- What is expected: Print the lines in the listing below that fall between the line with "camera: 125 degrees right, 15 degrees up" and the line with "(614, 332) = (363, 410): green", those two lines included, exactly as they stand and with nothing else.

:: Available records

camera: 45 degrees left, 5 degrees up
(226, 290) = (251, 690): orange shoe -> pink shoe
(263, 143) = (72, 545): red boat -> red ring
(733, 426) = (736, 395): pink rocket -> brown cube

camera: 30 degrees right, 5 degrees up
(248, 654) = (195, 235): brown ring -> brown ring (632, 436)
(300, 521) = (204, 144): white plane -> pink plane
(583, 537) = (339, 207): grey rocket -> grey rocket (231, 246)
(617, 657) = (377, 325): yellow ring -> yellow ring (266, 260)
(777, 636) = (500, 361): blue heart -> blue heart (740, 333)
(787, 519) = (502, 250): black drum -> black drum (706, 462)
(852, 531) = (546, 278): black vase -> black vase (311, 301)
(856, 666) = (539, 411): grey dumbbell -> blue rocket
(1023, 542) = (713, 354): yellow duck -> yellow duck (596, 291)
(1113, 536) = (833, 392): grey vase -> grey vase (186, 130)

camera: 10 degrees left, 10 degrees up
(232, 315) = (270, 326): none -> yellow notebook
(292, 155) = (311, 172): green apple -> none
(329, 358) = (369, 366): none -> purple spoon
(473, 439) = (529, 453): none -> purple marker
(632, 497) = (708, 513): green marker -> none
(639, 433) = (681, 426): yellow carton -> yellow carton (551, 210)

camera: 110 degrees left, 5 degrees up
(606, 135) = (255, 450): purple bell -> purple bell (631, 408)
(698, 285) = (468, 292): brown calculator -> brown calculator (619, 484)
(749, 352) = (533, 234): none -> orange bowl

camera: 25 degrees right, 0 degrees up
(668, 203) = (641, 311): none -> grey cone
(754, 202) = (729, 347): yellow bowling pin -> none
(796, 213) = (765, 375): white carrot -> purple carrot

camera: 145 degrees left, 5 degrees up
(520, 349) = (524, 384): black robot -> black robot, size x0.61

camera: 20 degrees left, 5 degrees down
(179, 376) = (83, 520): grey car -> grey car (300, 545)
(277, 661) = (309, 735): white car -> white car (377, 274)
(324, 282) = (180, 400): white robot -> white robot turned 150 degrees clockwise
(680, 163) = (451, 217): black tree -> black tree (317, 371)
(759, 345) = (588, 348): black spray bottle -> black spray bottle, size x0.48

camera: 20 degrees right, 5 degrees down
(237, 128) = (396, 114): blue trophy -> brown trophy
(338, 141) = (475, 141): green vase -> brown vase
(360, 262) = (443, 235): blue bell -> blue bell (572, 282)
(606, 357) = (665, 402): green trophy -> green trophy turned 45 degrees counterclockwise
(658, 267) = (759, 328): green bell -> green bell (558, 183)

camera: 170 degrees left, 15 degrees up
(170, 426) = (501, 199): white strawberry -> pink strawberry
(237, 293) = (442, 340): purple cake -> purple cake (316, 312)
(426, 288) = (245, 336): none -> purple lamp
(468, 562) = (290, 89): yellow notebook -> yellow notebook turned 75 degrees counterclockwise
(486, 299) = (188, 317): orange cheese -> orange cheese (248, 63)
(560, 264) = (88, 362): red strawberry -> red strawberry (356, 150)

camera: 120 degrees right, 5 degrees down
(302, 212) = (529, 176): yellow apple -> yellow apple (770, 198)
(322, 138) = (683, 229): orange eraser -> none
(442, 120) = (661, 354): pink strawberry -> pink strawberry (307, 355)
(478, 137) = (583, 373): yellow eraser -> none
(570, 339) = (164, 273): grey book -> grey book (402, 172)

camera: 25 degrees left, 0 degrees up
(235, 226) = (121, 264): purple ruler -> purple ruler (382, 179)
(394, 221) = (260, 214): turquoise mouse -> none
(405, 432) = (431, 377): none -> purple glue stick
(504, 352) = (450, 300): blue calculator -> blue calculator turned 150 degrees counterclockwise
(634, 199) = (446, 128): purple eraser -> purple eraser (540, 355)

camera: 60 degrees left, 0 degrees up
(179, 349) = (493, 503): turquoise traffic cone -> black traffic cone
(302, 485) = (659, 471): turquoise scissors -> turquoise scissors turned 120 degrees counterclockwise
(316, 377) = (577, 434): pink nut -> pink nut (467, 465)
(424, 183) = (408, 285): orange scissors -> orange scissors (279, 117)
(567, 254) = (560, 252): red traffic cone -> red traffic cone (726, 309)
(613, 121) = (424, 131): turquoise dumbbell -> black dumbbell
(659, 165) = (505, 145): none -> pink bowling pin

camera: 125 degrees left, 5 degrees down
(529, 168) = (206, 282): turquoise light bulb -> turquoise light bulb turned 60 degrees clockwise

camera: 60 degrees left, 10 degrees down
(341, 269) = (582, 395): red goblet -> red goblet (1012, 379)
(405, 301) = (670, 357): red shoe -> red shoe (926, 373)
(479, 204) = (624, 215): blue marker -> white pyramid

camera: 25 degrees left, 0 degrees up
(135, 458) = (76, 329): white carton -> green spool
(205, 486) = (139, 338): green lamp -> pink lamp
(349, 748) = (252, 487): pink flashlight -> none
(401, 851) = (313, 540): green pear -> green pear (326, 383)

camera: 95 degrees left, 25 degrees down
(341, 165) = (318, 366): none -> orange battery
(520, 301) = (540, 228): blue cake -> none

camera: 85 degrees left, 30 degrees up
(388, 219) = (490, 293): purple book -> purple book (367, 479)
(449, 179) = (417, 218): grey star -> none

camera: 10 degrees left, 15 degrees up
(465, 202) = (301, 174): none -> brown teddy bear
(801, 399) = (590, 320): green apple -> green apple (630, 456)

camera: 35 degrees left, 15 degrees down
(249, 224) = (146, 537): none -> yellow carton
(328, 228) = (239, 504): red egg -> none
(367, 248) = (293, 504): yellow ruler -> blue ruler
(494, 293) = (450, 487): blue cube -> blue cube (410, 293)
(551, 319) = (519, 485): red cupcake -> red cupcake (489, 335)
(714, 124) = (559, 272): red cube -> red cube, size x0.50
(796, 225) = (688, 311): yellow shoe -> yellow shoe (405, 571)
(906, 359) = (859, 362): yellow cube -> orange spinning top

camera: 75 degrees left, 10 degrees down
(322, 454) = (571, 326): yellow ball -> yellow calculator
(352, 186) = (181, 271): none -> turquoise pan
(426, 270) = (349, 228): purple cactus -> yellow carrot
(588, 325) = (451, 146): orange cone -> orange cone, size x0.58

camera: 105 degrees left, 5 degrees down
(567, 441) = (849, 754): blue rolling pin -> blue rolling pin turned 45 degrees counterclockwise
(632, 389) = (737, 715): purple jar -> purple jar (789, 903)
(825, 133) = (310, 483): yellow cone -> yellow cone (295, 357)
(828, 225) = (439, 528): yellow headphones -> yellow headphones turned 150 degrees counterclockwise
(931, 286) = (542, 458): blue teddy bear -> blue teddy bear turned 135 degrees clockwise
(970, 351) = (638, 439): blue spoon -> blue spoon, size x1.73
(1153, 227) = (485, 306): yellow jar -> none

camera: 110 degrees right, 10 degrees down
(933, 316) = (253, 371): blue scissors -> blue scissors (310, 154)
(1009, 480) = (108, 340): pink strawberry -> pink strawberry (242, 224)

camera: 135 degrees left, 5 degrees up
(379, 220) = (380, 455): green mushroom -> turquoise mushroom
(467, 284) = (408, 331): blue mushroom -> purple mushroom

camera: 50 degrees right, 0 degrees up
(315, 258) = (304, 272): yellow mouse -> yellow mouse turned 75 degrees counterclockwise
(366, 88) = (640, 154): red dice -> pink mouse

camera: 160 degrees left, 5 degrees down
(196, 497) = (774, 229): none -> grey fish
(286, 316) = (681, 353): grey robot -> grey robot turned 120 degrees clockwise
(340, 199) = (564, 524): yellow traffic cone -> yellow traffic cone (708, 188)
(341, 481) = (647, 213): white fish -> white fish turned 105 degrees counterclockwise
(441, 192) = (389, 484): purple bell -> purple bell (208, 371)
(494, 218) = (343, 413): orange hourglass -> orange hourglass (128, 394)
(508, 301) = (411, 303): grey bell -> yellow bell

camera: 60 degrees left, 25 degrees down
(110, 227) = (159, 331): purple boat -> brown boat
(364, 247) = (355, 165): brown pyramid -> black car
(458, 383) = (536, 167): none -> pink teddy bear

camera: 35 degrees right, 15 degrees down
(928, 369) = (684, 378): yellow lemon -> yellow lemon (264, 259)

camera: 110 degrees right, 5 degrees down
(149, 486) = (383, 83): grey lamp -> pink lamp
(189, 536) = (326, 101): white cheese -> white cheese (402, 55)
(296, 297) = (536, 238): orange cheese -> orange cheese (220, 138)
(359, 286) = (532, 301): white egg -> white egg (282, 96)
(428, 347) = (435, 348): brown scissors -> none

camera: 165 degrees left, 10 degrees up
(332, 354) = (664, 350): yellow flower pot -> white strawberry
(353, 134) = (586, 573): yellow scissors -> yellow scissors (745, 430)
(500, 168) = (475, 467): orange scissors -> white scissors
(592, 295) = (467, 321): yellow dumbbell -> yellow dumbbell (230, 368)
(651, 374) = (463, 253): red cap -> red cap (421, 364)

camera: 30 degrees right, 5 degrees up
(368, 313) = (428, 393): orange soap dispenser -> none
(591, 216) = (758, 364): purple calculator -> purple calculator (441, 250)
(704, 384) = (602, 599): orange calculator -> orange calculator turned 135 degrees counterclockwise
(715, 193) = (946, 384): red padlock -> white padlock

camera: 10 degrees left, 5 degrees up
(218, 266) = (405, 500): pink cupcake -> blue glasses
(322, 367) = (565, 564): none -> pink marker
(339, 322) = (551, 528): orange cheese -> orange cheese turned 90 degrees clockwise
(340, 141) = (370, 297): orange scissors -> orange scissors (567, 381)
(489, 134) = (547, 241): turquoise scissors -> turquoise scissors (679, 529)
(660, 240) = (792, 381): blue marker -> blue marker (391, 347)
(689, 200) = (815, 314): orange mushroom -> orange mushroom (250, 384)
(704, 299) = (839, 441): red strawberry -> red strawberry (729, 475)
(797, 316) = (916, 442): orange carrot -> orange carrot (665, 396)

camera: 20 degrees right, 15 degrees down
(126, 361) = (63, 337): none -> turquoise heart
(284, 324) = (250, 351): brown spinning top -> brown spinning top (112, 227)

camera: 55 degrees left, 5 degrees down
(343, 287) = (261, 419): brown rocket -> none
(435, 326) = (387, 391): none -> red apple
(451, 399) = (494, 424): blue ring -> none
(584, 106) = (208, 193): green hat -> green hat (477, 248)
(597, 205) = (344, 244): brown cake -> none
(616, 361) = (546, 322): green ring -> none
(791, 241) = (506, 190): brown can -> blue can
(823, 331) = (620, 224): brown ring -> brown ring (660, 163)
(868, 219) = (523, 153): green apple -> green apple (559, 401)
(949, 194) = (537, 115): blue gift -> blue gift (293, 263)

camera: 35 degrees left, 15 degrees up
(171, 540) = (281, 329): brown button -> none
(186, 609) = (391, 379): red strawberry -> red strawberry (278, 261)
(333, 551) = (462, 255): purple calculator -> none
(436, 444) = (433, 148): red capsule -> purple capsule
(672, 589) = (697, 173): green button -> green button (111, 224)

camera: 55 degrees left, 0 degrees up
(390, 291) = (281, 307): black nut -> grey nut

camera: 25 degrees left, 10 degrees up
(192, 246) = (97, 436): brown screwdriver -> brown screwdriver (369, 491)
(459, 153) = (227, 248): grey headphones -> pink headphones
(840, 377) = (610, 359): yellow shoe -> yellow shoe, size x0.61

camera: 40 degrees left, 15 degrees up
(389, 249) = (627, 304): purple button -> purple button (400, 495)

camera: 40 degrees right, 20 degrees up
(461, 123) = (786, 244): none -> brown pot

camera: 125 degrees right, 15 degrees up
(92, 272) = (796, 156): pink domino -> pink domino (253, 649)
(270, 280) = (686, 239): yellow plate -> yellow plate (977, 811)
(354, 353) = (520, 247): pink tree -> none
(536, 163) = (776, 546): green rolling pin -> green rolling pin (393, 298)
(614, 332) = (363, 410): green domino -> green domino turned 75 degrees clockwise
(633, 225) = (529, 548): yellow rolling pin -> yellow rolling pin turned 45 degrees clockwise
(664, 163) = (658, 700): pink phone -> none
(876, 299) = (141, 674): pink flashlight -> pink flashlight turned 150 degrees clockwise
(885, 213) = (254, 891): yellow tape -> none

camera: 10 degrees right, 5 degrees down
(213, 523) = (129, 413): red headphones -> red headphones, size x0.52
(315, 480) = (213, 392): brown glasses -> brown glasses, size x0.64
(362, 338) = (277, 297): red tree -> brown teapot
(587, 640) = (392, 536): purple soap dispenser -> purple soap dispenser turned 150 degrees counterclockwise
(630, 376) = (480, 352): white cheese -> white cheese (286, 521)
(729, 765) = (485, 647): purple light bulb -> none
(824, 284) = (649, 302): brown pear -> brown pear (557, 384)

::::

- Response to this task:
camera: 125 degrees right, 15 degrees up
(92, 272) = (796, 156): pink domino -> pink domino (253, 649)
(270, 280) = (686, 239): yellow plate -> yellow plate (977, 811)
(354, 353) = (520, 247): pink tree -> none
(536, 163) = (776, 546): green rolling pin -> green rolling pin (393, 298)
(614, 332) = (363, 410): green domino -> green domino turned 75 degrees clockwise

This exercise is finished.